(Records from a data collection)
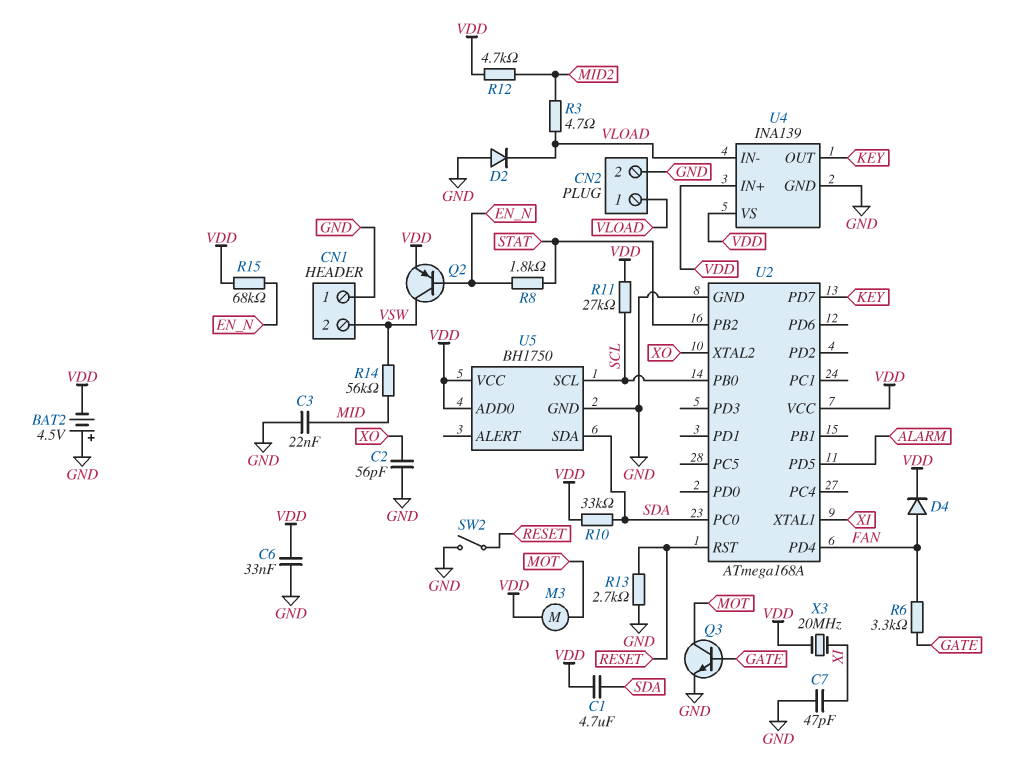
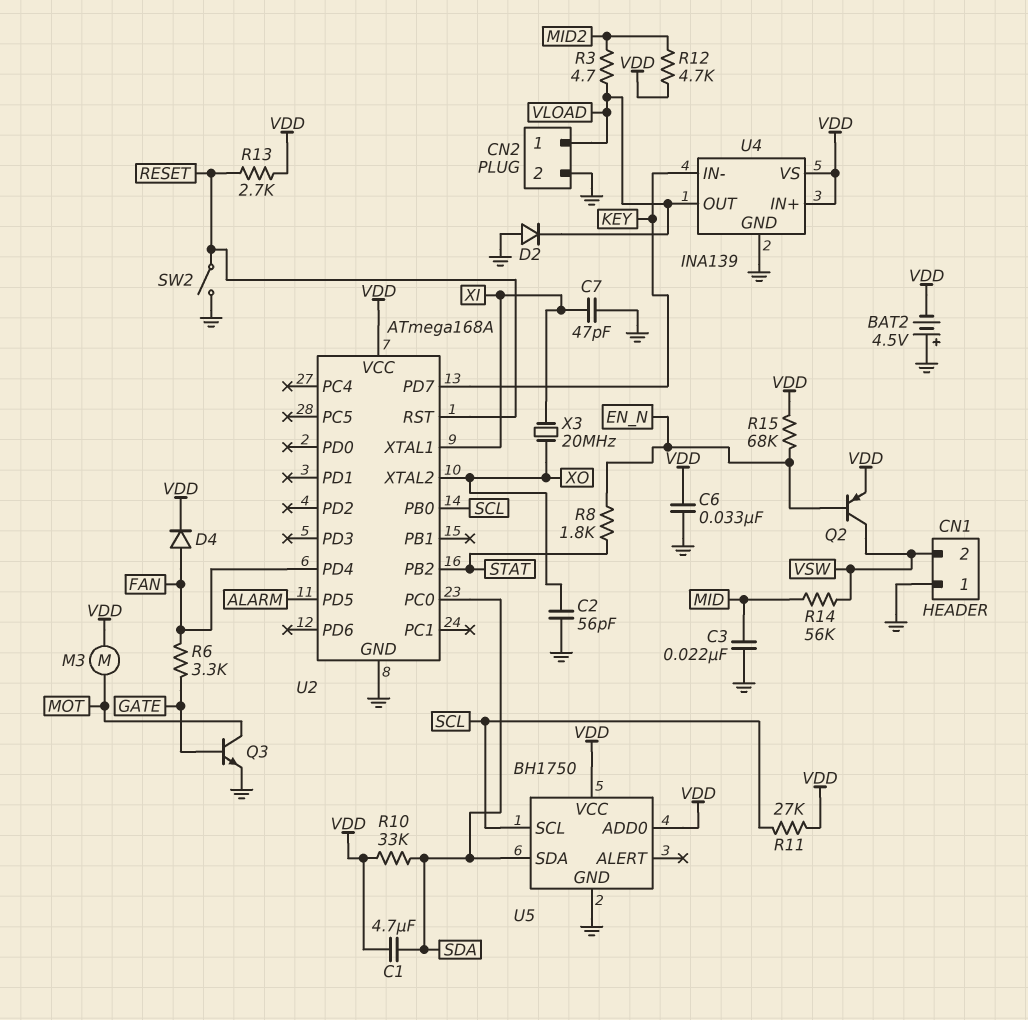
R13: 2.7k (GND, RESET) -> 2.7k (RESET, VDD)
U4 pin IN-: VLOAD -> KEY
U4 pin OUT: KEY -> VLOAD
X3: 20MHz (VDD, XI) -> 20MHz (XI, XO)

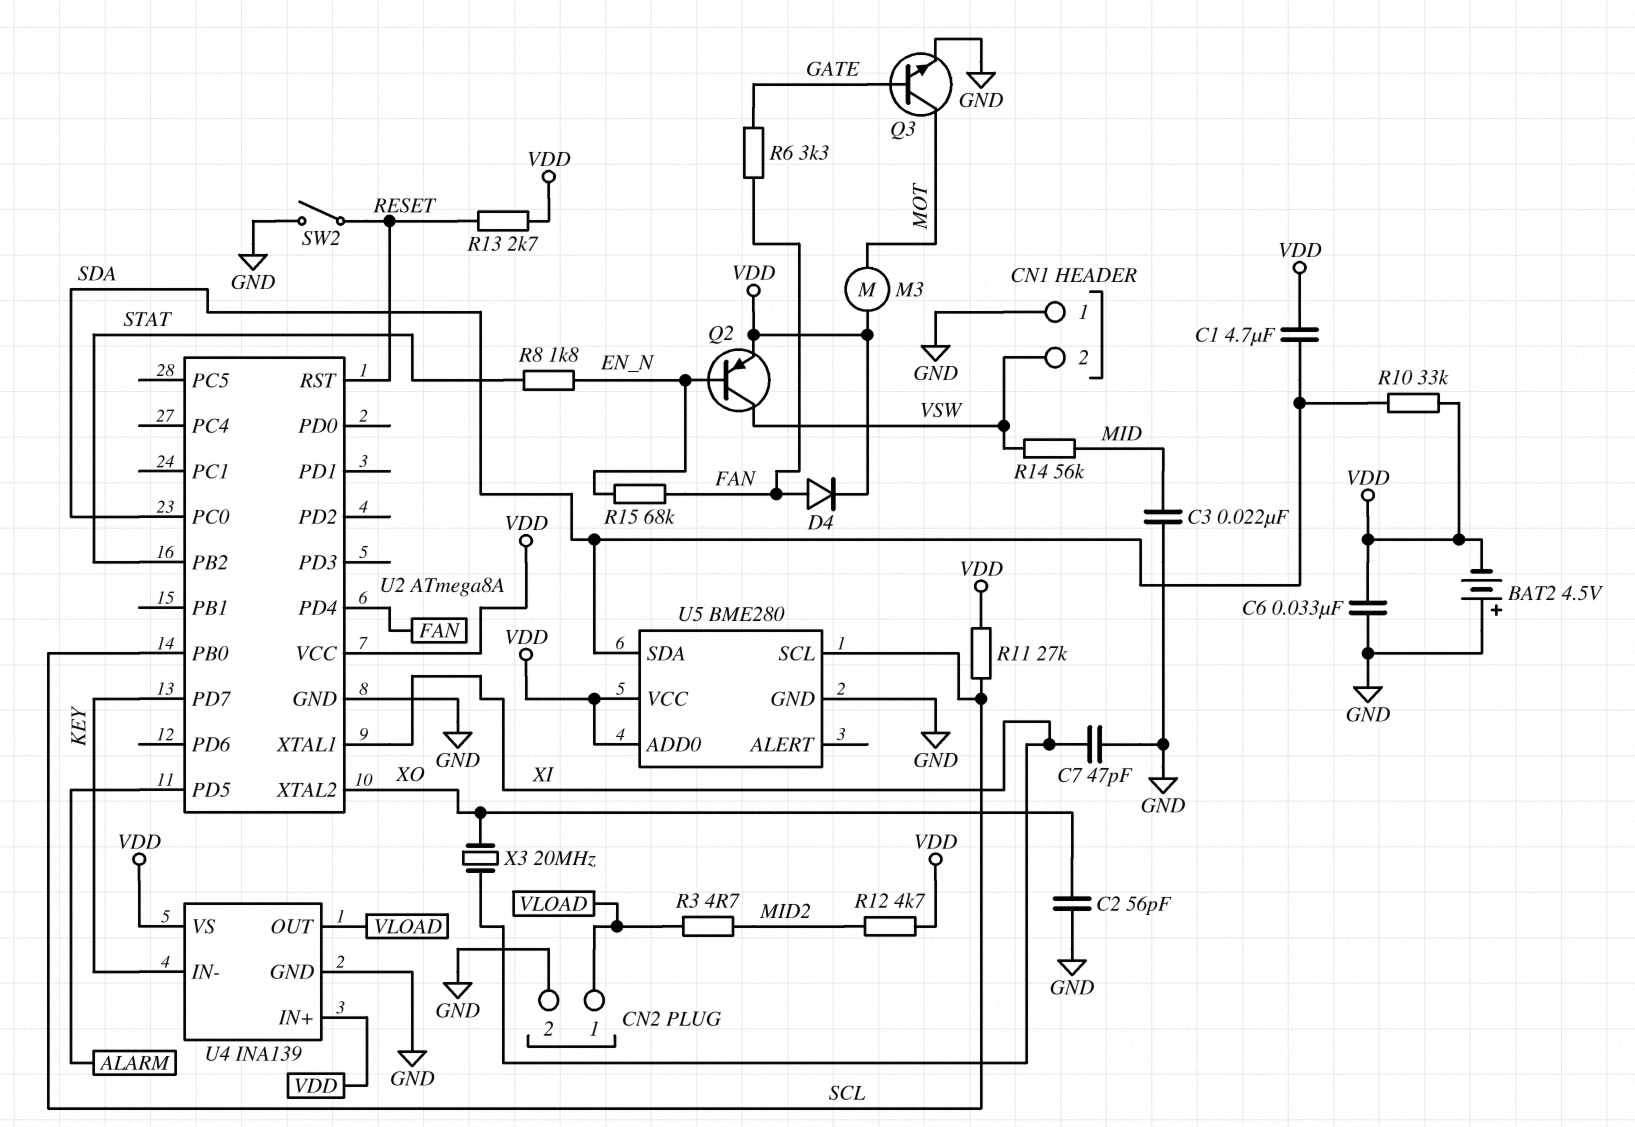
D2: diode (A GND, K VLOAD) -> none
R15: 68k (EN_N, VDD) -> 68k (EN_N, FAN)
U2: ATmega168A -> ATmega8A
U5: BH1750 -> BME280

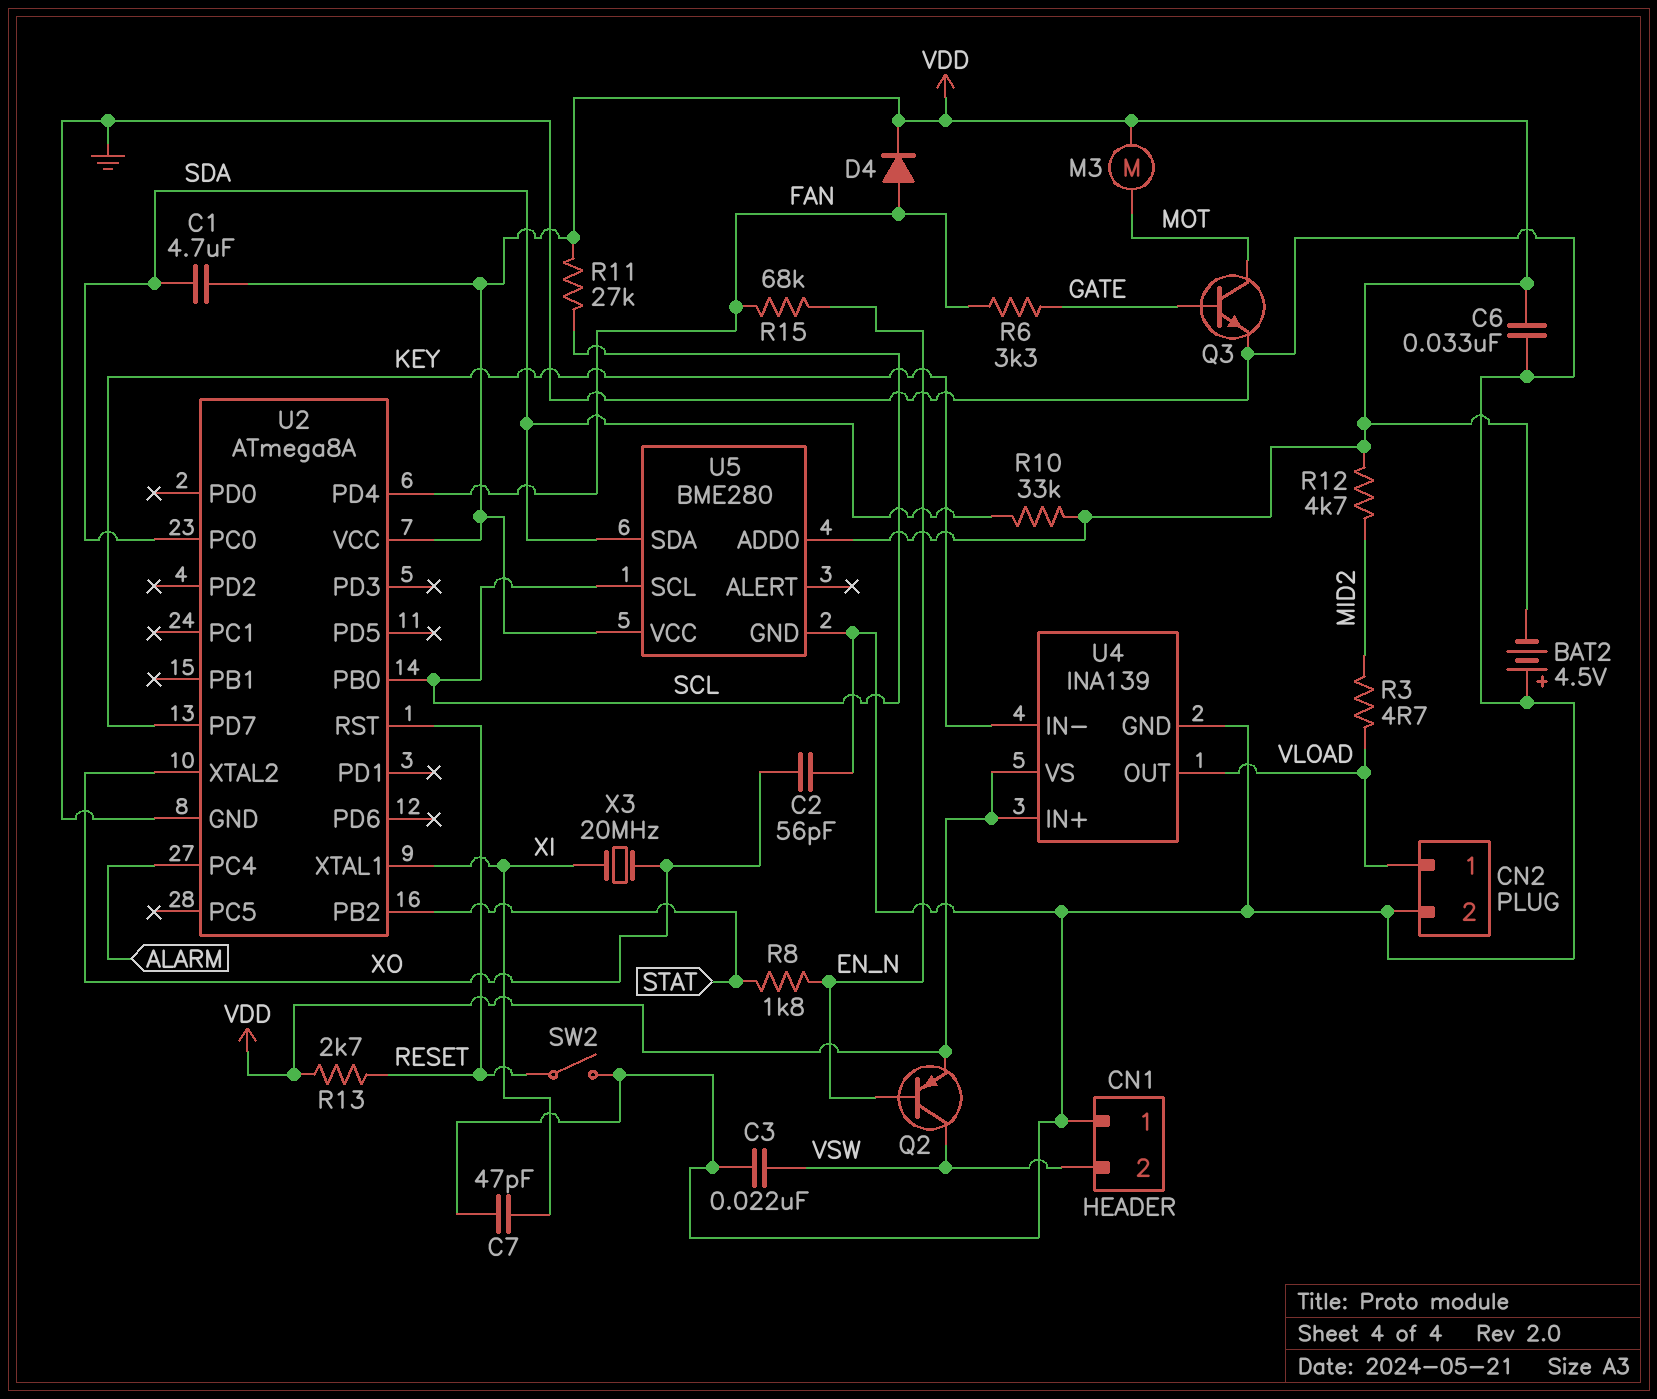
C3: 22nF (GND, MID) -> 22nF (GND, VSW)
R14: 56k (MID, VSW) -> none
U2 pin PC4: none -> ALARM
U2 pin PD5: ALARM -> none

(What is expected) Every line above that holds the string "VLOAD" should be returned.

(Written answer)
U4 pin IN-: VLOAD -> KEY
U4 pin OUT: KEY -> VLOAD
D2: diode (A GND, K VLOAD) -> none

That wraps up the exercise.